_MATERIAL FOR THE TASK_:
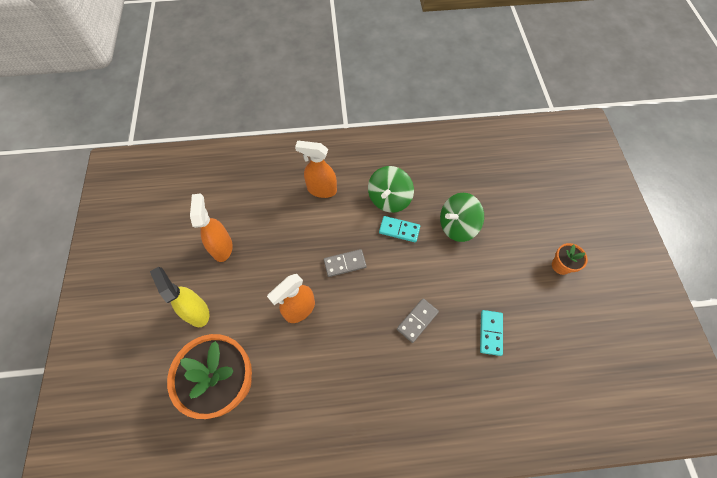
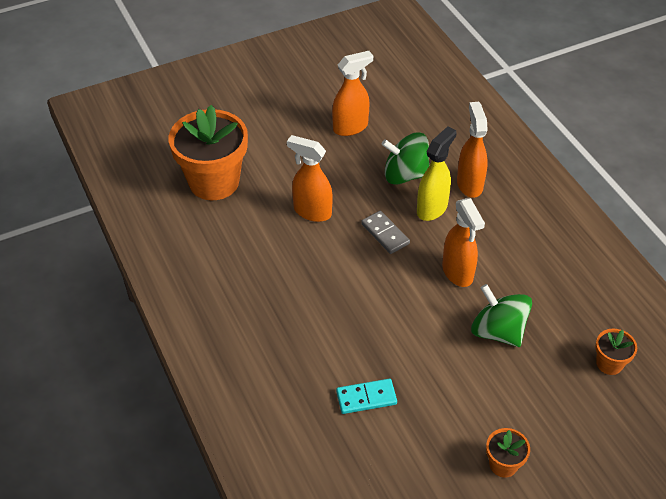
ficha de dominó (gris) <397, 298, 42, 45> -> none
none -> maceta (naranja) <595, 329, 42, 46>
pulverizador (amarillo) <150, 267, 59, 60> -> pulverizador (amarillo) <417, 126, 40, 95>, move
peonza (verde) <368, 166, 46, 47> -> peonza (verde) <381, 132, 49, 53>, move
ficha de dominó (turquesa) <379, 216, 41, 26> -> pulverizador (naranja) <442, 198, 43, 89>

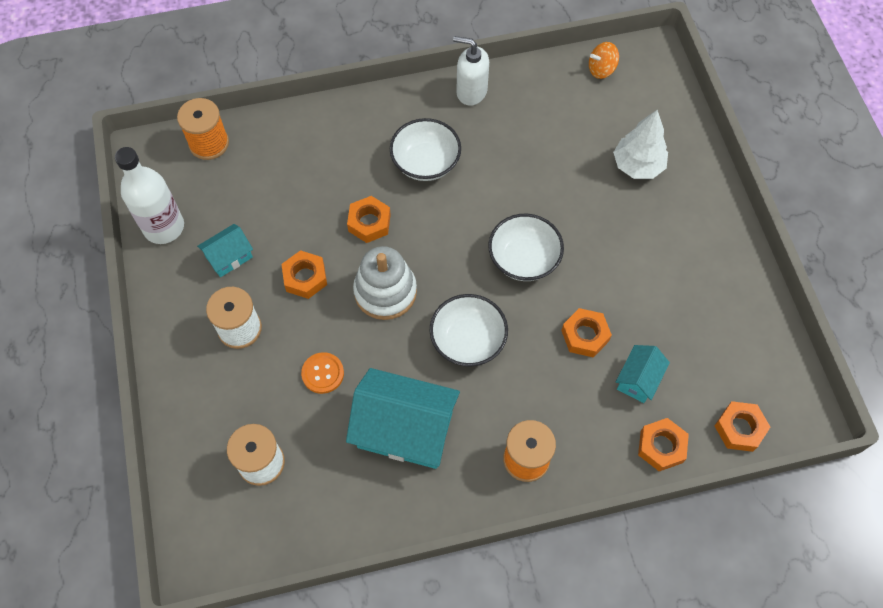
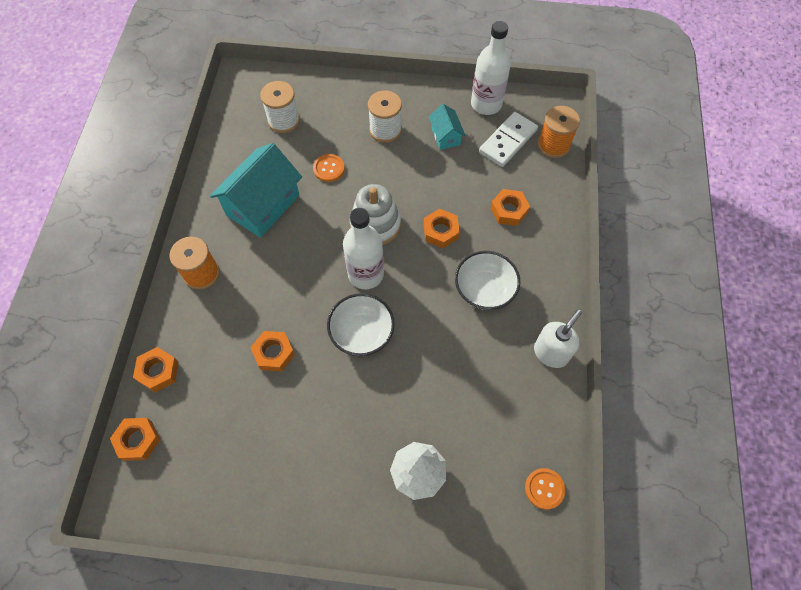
cuenco (blanco) <430, 294, 78, 73> -> none
casa (turquesa) <616, 345, 54, 58> -> none
none -> botella (blanco) <343, 208, 41, 81>
none -> ficha de dominó (blanco) <479, 112, 59, 55>
tuerca (naranja) <281, 250, 46, 49> -> tuerca (naranja) <490, 189, 40, 37>, move
peonza (naranja) <589, 42, 30, 37> -> botón (naranja) <525, 468, 40, 42>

_INSTRUCTIONS FOR THE TASK_:
Your reply should be only the count of lines in the entries above that contain the word "move".

_EXERCISE SOLUTION_:
3